_DATA TO USE:_
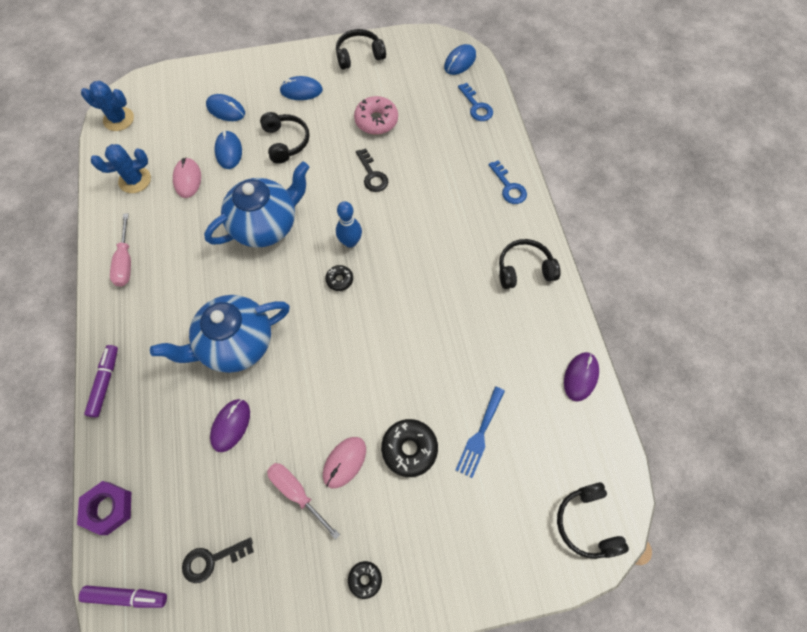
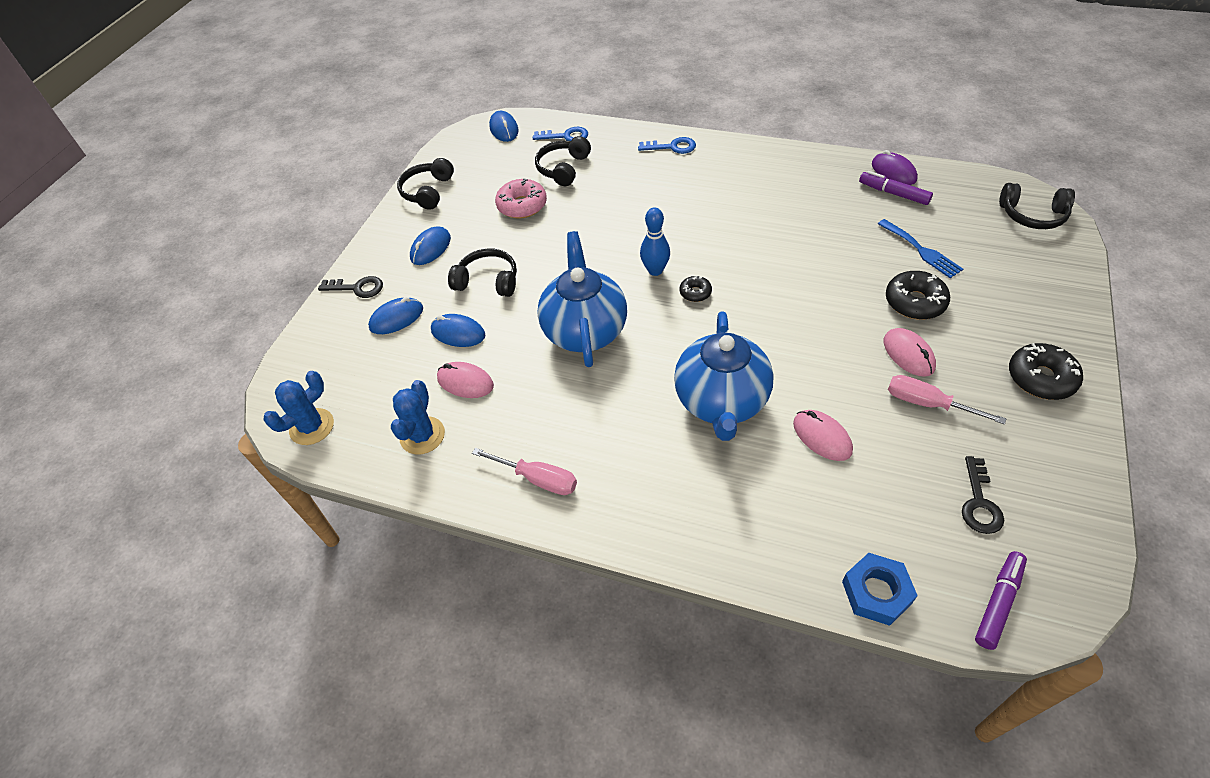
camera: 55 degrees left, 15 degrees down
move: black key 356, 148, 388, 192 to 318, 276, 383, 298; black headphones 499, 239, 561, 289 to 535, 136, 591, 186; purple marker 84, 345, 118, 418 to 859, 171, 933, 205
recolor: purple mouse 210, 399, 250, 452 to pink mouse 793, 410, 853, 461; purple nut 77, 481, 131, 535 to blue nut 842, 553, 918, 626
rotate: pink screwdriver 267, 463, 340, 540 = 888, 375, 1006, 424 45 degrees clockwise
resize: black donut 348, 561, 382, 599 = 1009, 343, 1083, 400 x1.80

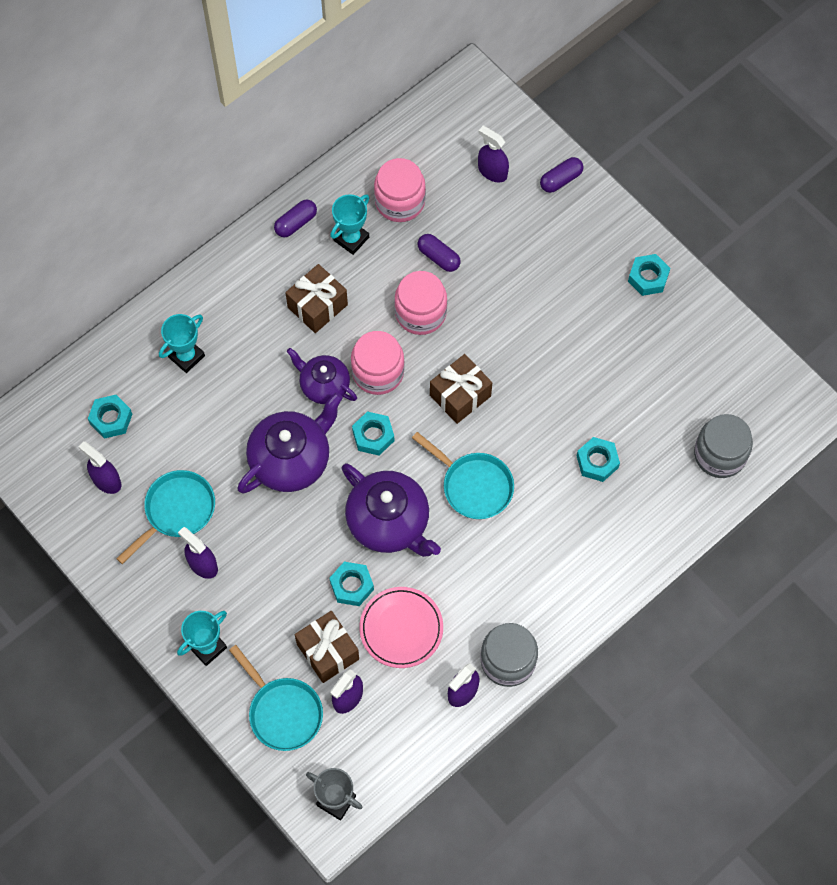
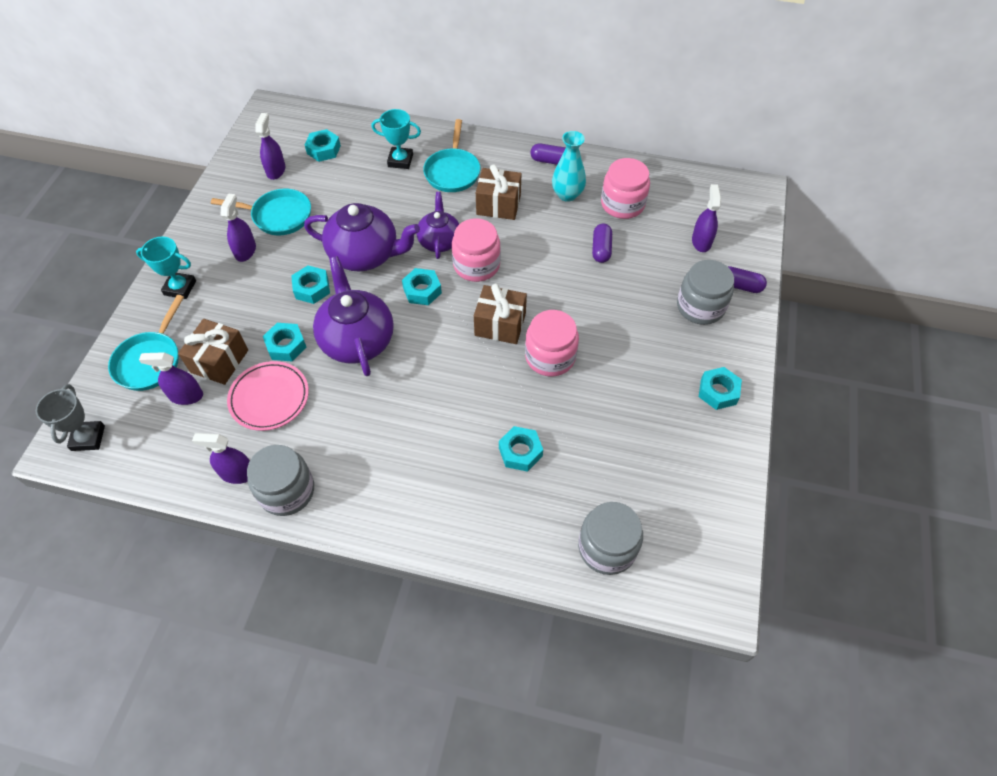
camera: 55 degrees right, 10 degrees down
insert: grey jar 677, 260, 734, 325; turquoise nut 291, 265, 330, 304
move: pink jar 394, 271, 447, 335 to 525, 310, 579, 376; turquoise pan 412, 432, 514, 519 to 423, 119, 480, 192
replace: turquoise trophy 330, 194, 369, 255 to turquoise vase 552, 131, 586, 202
rotate: purple teapot 341, 464, 441, 557 = 313, 256, 394, 376 150 degrees clockwise

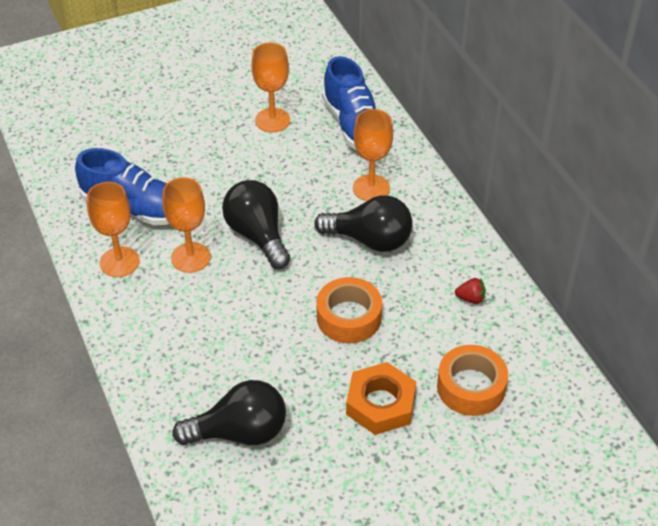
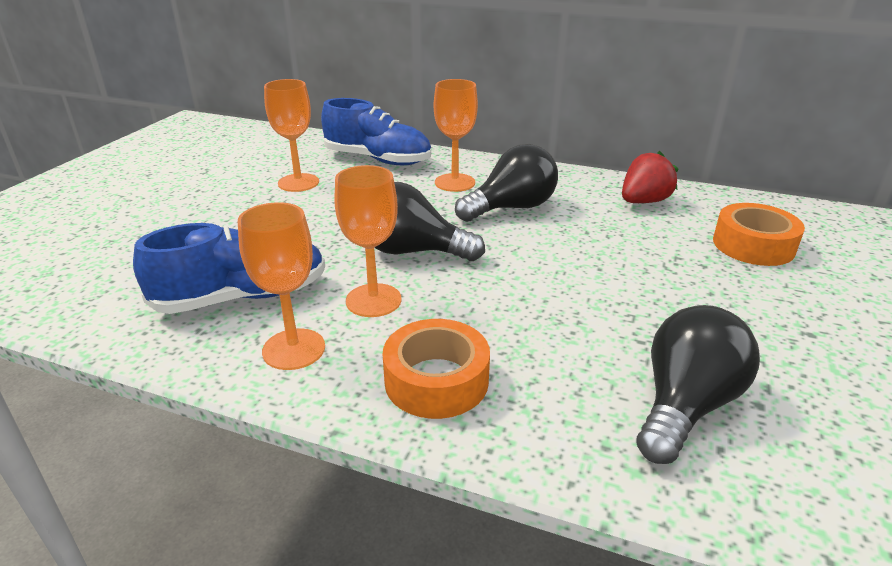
camera: 45 degrees left, 15 degrees down
delete: orange nut 346, 362, 416, 435
move: orange tape 317, 277, 382, 343 to 382, 319, 490, 419
resize: red strawberry 455, 278, 486, 304 = 622, 151, 679, 203 x1.83

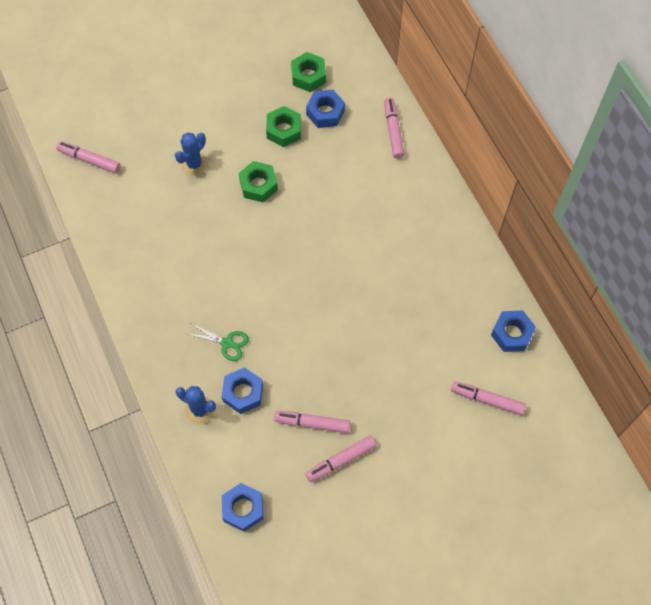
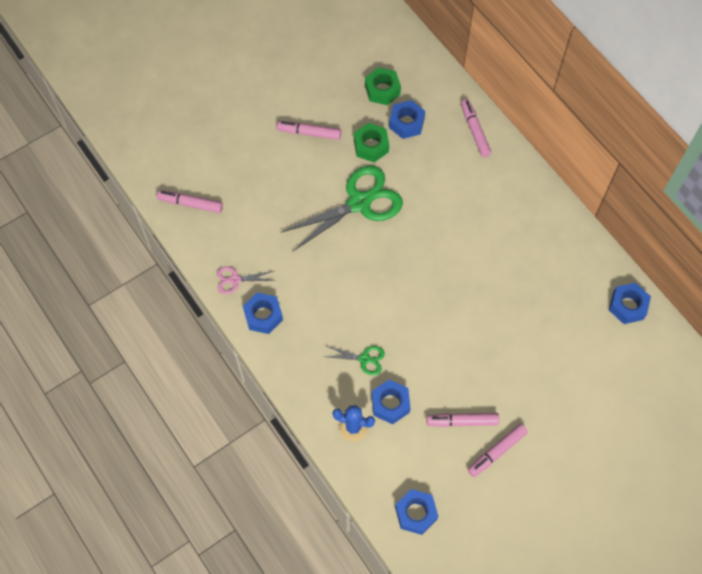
camera: 10 degrees left, 0 degrees up
delete: blue cactus 175, 132, 208, 176
insert: pink scissors 217, 266, 276, 294; blue nut 243, 292, 283, 334
move: pink marker 451, 381, 526, 415 to 277, 121, 341, 140
replace: green nut 239, 161, 278, 202 to green scissors 280, 166, 403, 251

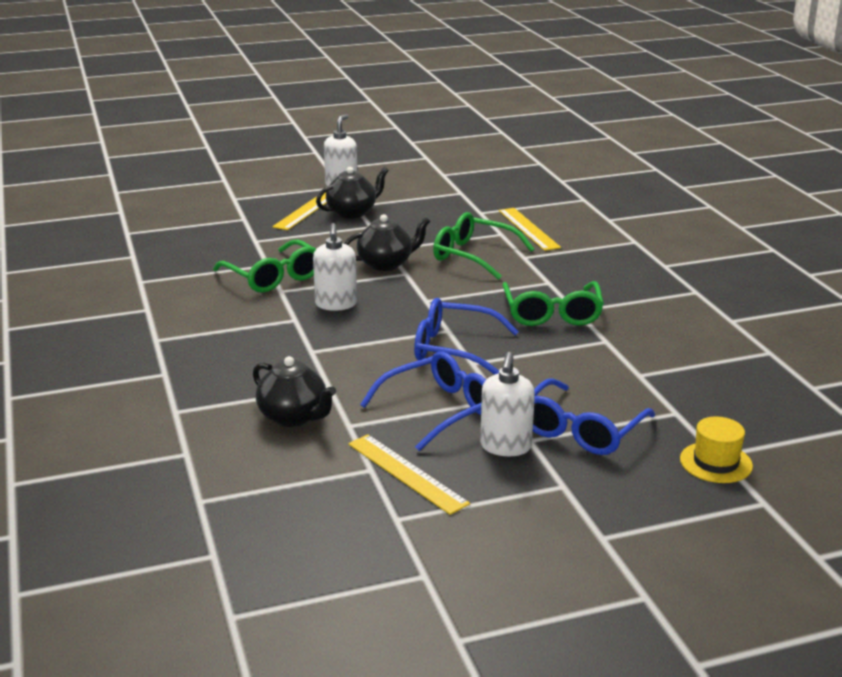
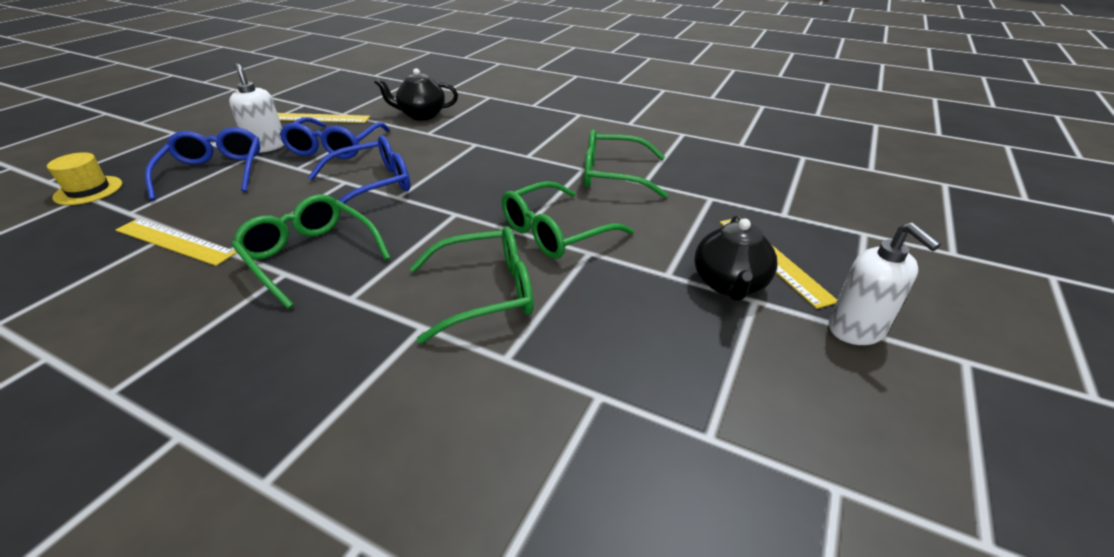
camera: 135 degrees right, 10 degrees up
delete: white soap dispenser 313, 223, 357, 311
move: yellow ruler 499, 208, 561, 251 to 116, 219, 237, 266
replace: black teapot 344, 214, 430, 271 to green glasses 502, 181, 633, 259

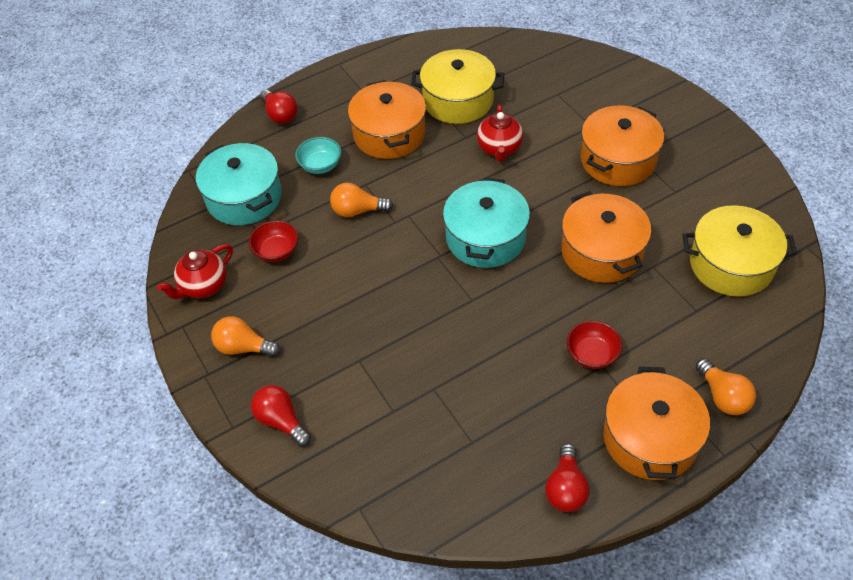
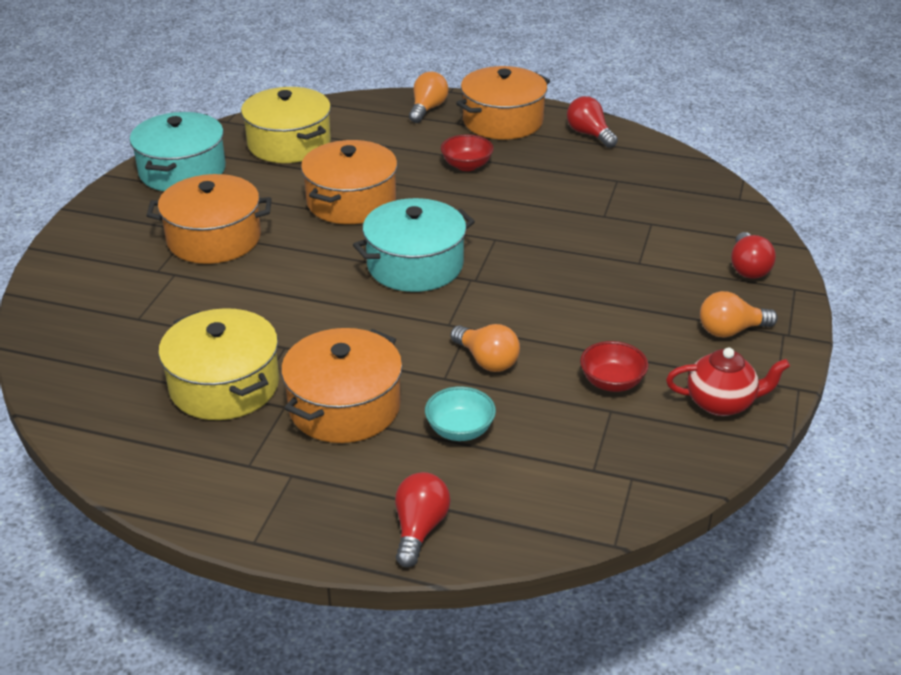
camera: 135 degrees left, 15 degrees down
delete: red teapot 477, 104, 523, 162
move: turquoise pot 196, 143, 282, 225 to 130, 112, 226, 191
rotate: orange light bulb 211, 316, 280, 357 = 700, 291, 778, 338 105 degrees clockwise; red light bulb 545, 443, 589, 512 = 567, 96, 618, 148 90 degrees counterclockwise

_WORK TO BE COMPLETED:_ Using the data above, reproduce exactly the lines between those holding "move: black key" and "rotate: pink screwdriver", inclusive, and no others.

_ANSWER BOX:_
move: black key 356, 148, 388, 192 to 318, 276, 383, 298; black headphones 499, 239, 561, 289 to 535, 136, 591, 186; purple marker 84, 345, 118, 418 to 859, 171, 933, 205
recolor: purple mouse 210, 399, 250, 452 to pink mouse 793, 410, 853, 461; purple nut 77, 481, 131, 535 to blue nut 842, 553, 918, 626
rotate: pink screwdriver 267, 463, 340, 540 = 888, 375, 1006, 424 45 degrees clockwise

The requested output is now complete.